#### TASK INPUT
********************

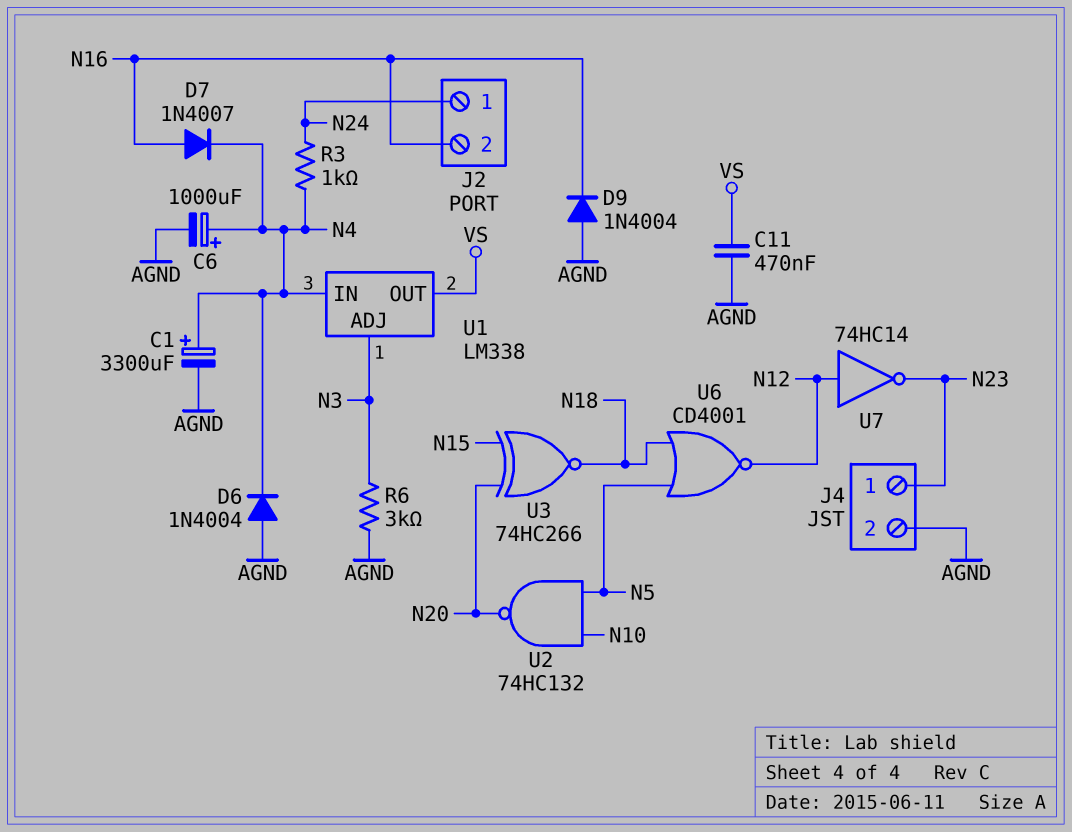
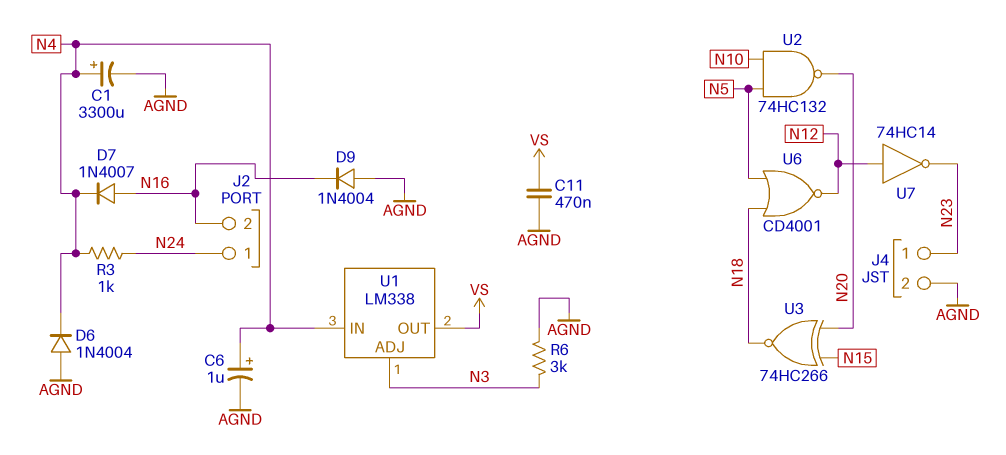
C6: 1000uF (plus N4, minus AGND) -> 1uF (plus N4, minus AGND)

********************

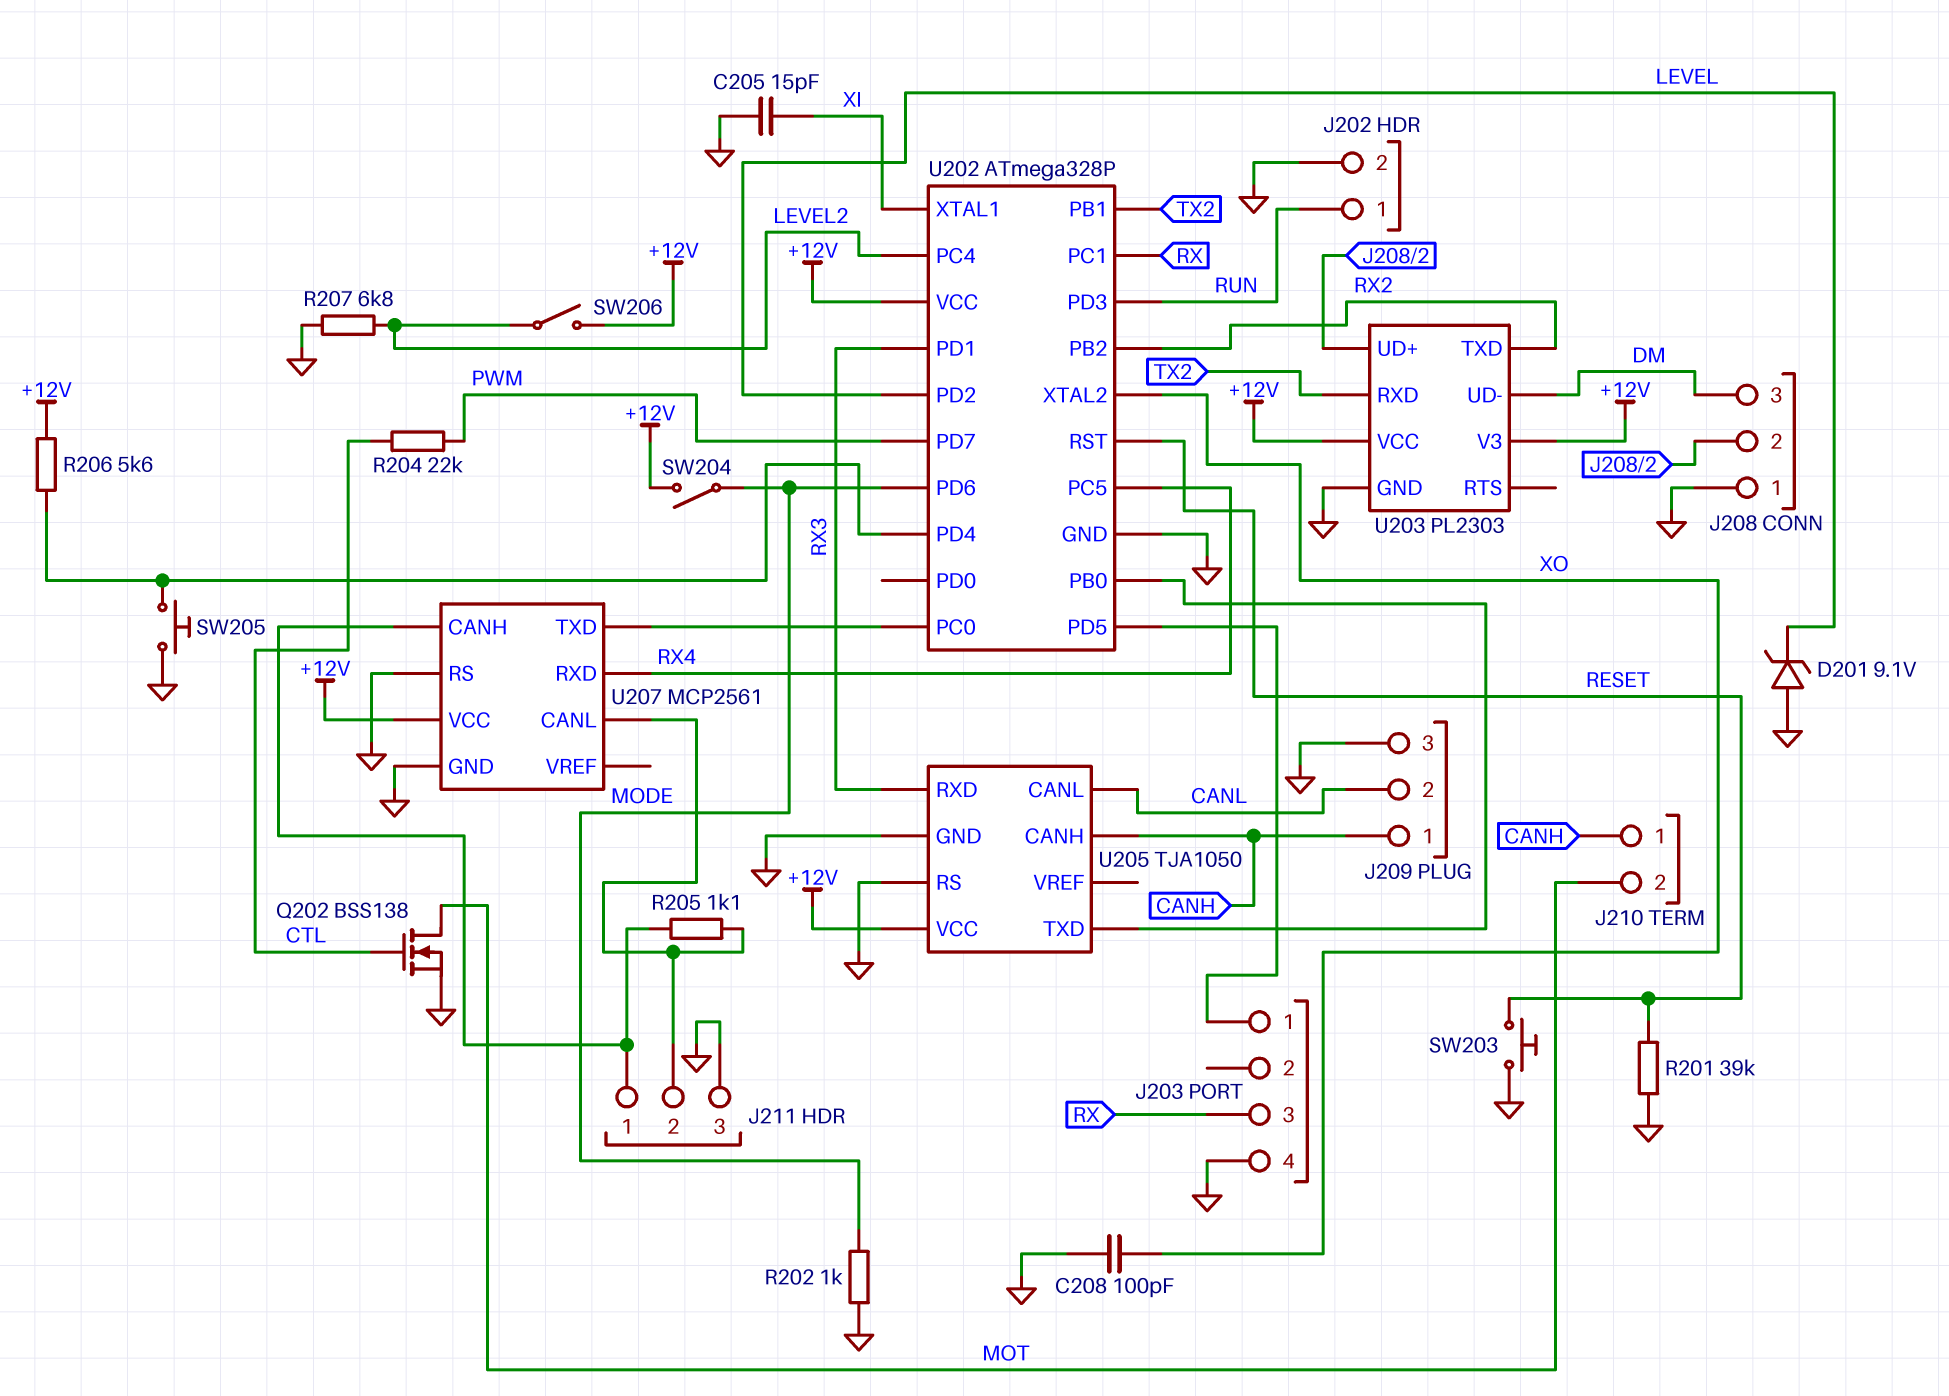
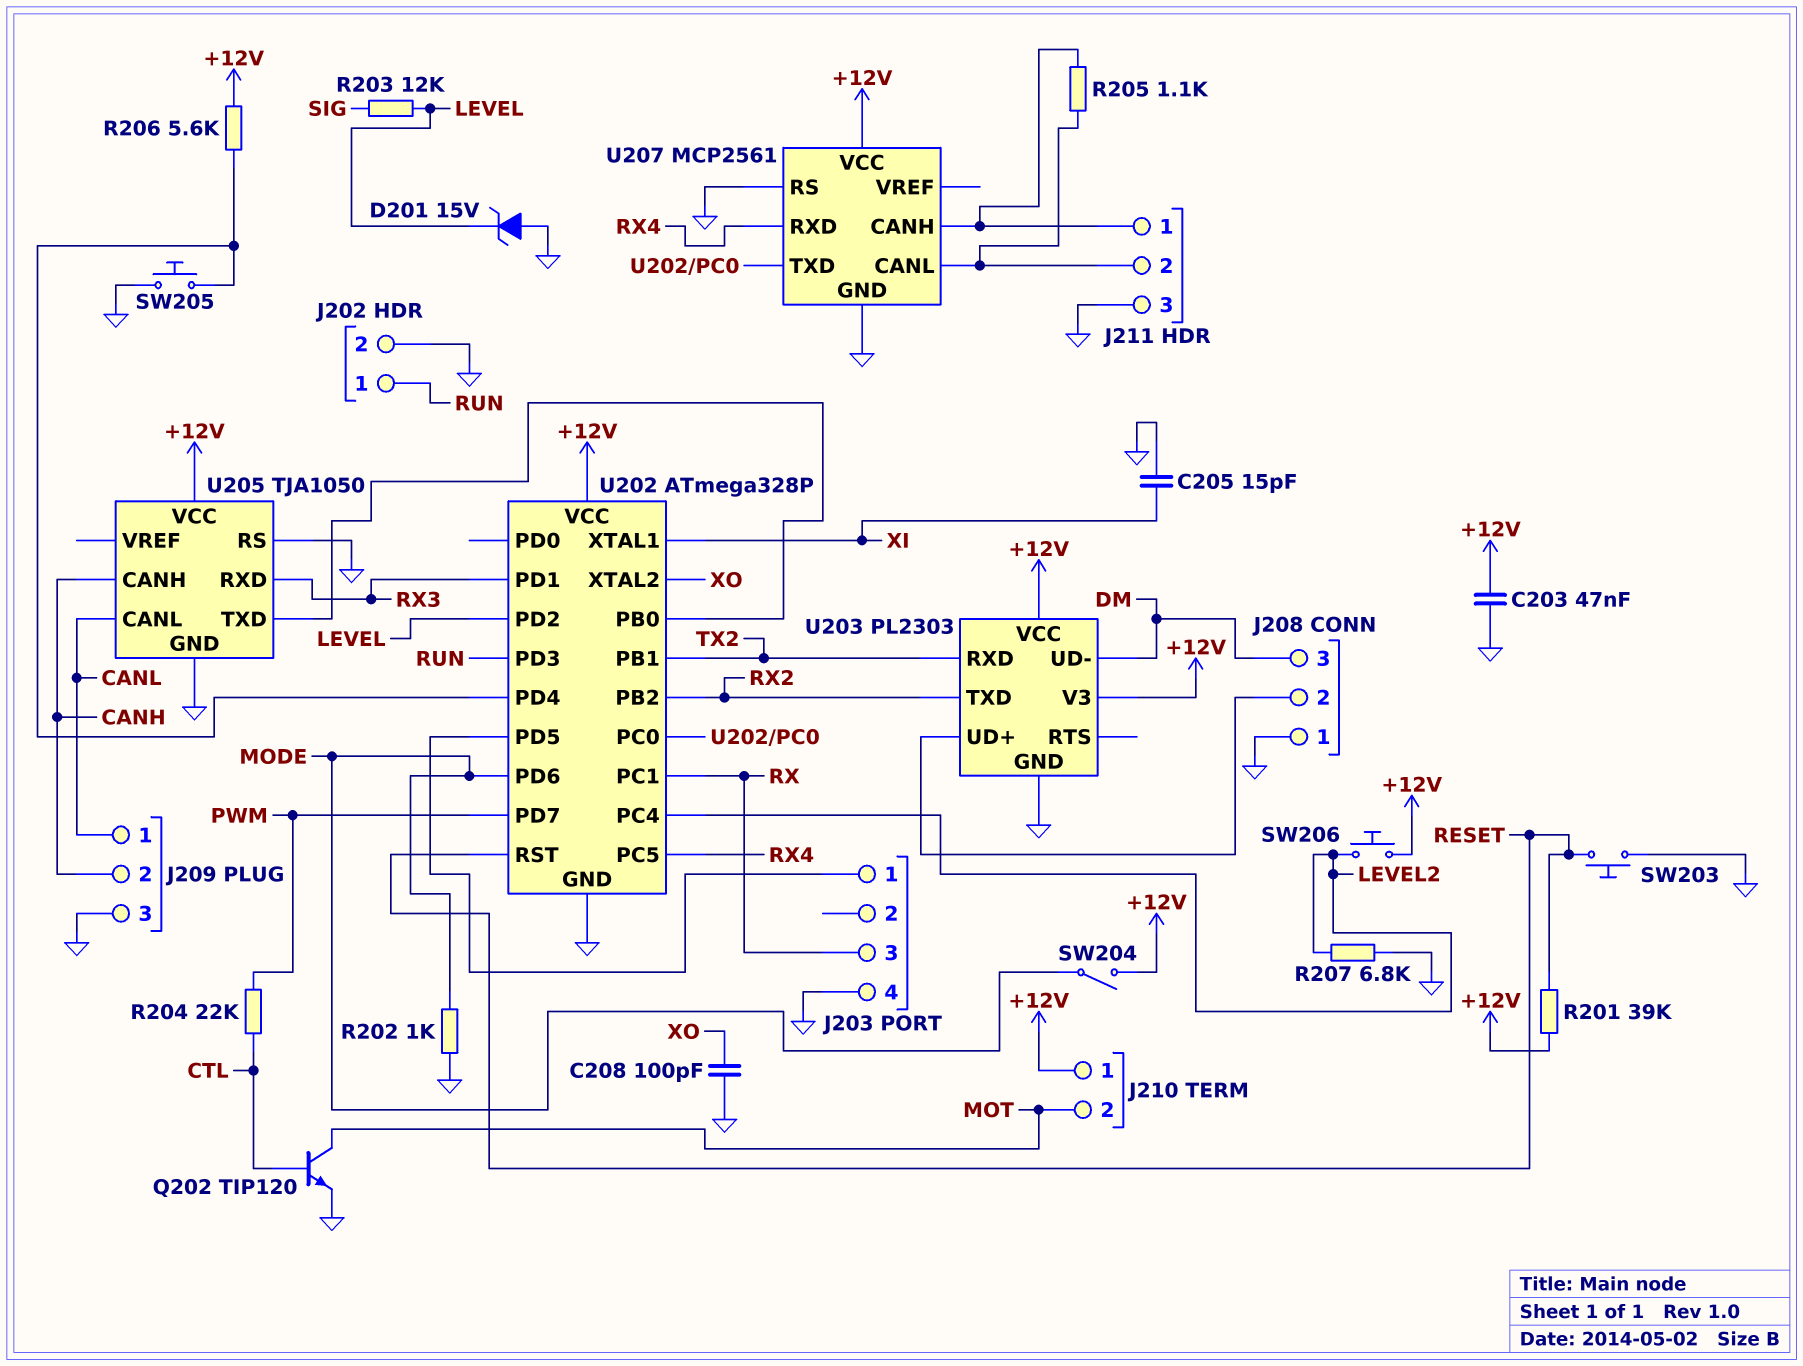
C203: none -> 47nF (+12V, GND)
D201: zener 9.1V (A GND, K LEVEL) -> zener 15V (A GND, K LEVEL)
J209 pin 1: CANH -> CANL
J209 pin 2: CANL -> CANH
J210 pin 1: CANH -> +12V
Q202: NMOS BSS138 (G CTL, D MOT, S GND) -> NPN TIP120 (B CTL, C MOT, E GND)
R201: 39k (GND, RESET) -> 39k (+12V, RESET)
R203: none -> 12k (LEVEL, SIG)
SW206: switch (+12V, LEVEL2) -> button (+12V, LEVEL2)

********************

#### WHAT THE TASK REQUIRES
Please copy the lines above from the line with "R201: 39k (GND, RESET) -> 39k (+12V, RESET)" up to and including the line with "SW206: switch (+12V, LEVEL2)", exactly as written and with nothing else.

#### TASK ANSWER
R201: 39k (GND, RESET) -> 39k (+12V, RESET)
R203: none -> 12k (LEVEL, SIG)
SW206: switch (+12V, LEVEL2) -> button (+12V, LEVEL2)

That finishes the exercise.